WORK INSTRUCTIONS: Write out every line below again exactly as it stands, skipping each image.

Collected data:
# # # # # # #

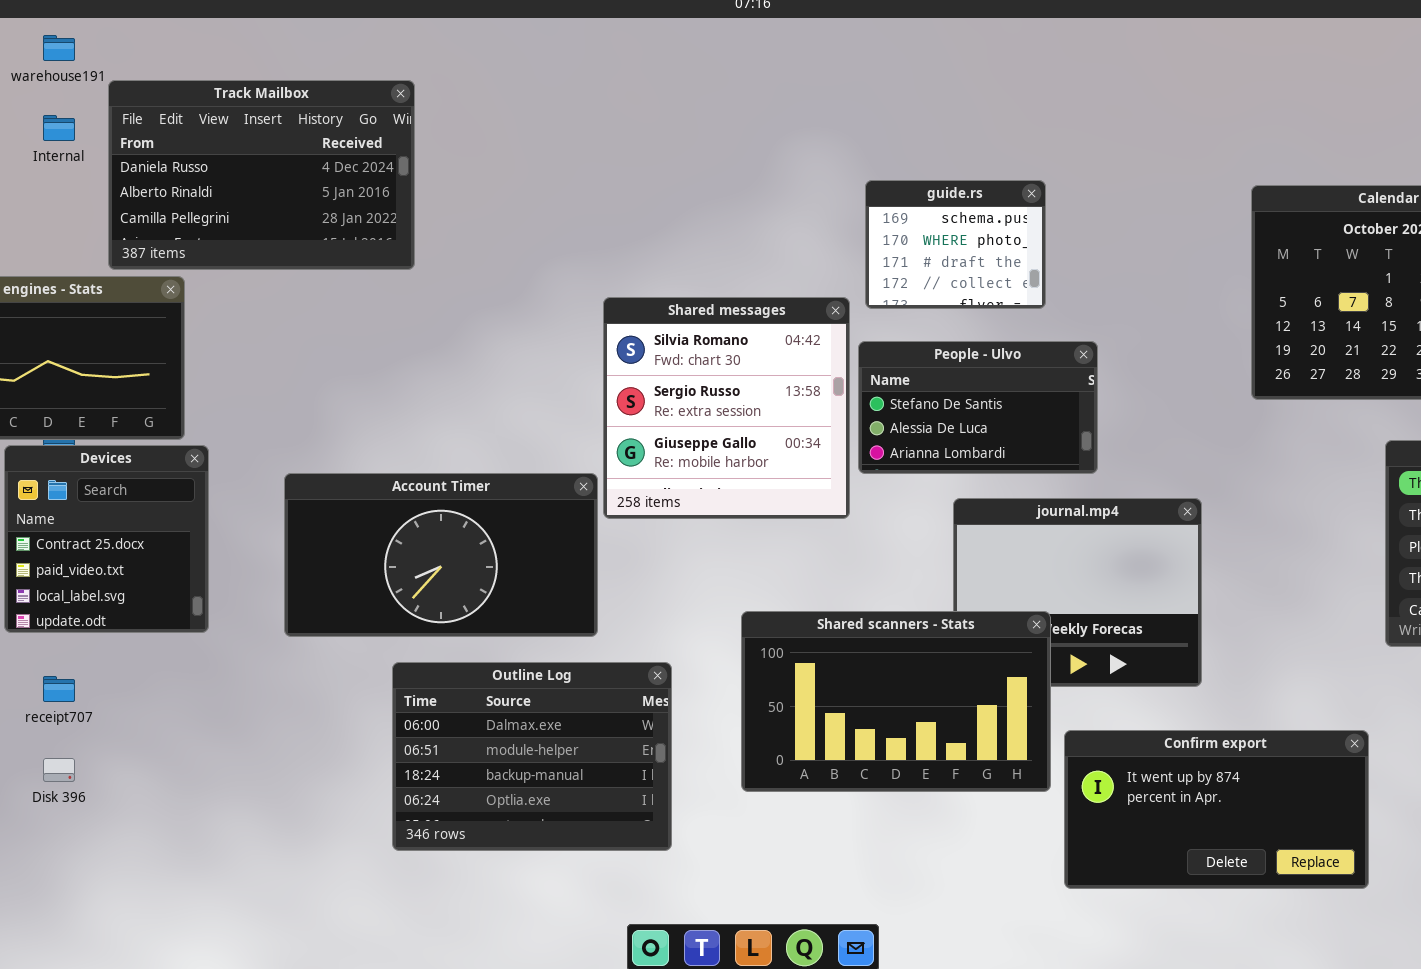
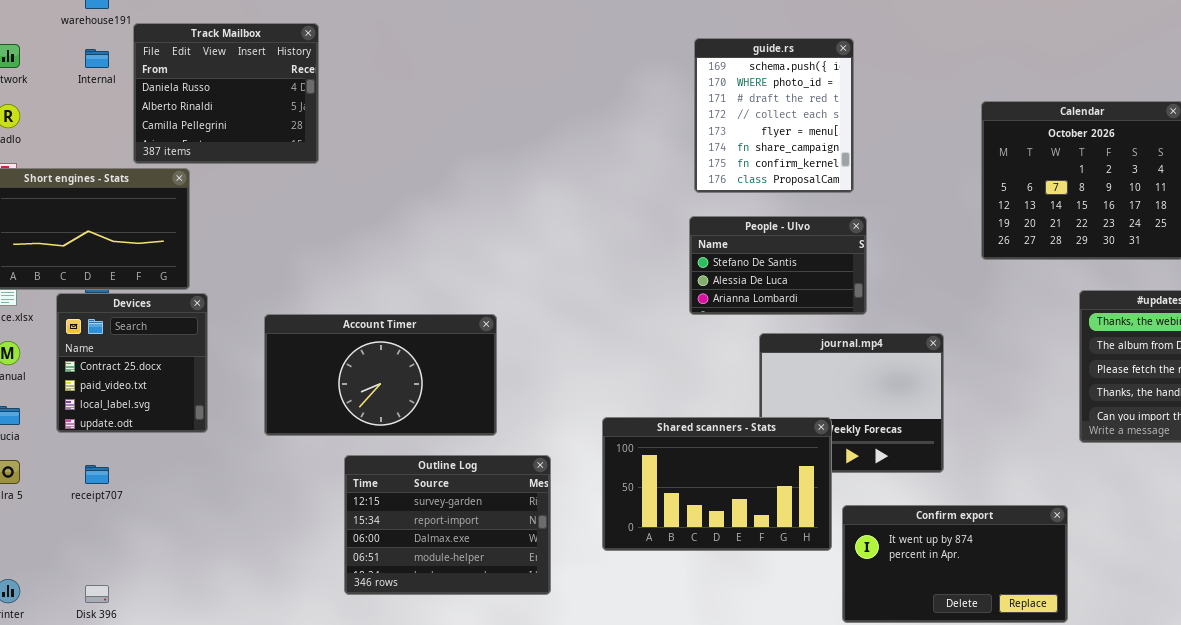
Track Mailbox: [108,80,415,270] -> [133,23,319,164], resized
guide.rs: [865,180,1046,309] -> [694,38,854,193], resized
Shared messages: [603,297,850,519] -> none, closed
Outline Log: [392,662,672,851] -> [344,455,551,595], scrolled up 2 rows
Disk 396: [43,758,75,782] -> [85,585,109,603], moved

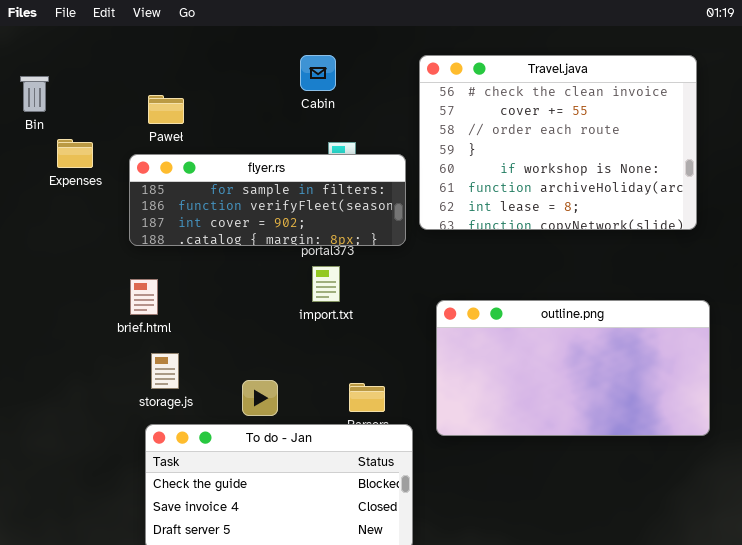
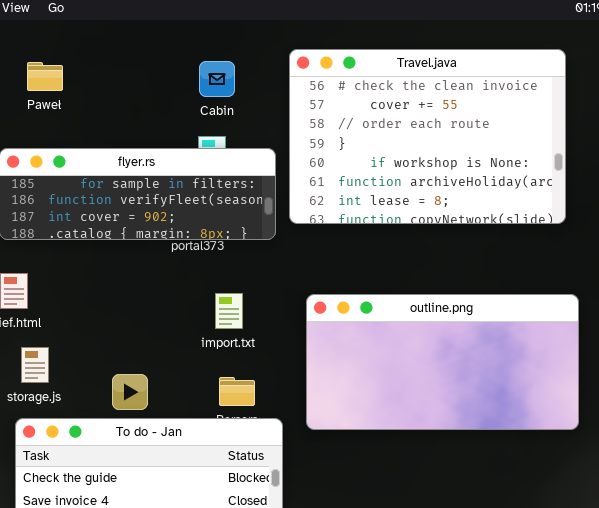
Cabin: [300,55,336,91] -> [199,61,235,97], moved
Paweł: [148,95,184,124] -> [27,62,63,91], moved
import.txt: [312,266,340,302] -> [215,293,243,329], moved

# # # # # # #

WRITTEN ANSWER:
Track Mailbox: [108,80,415,270] -> [133,23,319,164], resized
guide.rs: [865,180,1046,309] -> [694,38,854,193], resized
Shared messages: [603,297,850,519] -> none, closed
Outline Log: [392,662,672,851] -> [344,455,551,595], scrolled up 2 rows
Disk 396: [43,758,75,782] -> [85,585,109,603], moved

Cabin: [300,55,336,91] -> [199,61,235,97], moved
Paweł: [148,95,184,124] -> [27,62,63,91], moved
import.txt: [312,266,340,302] -> [215,293,243,329], moved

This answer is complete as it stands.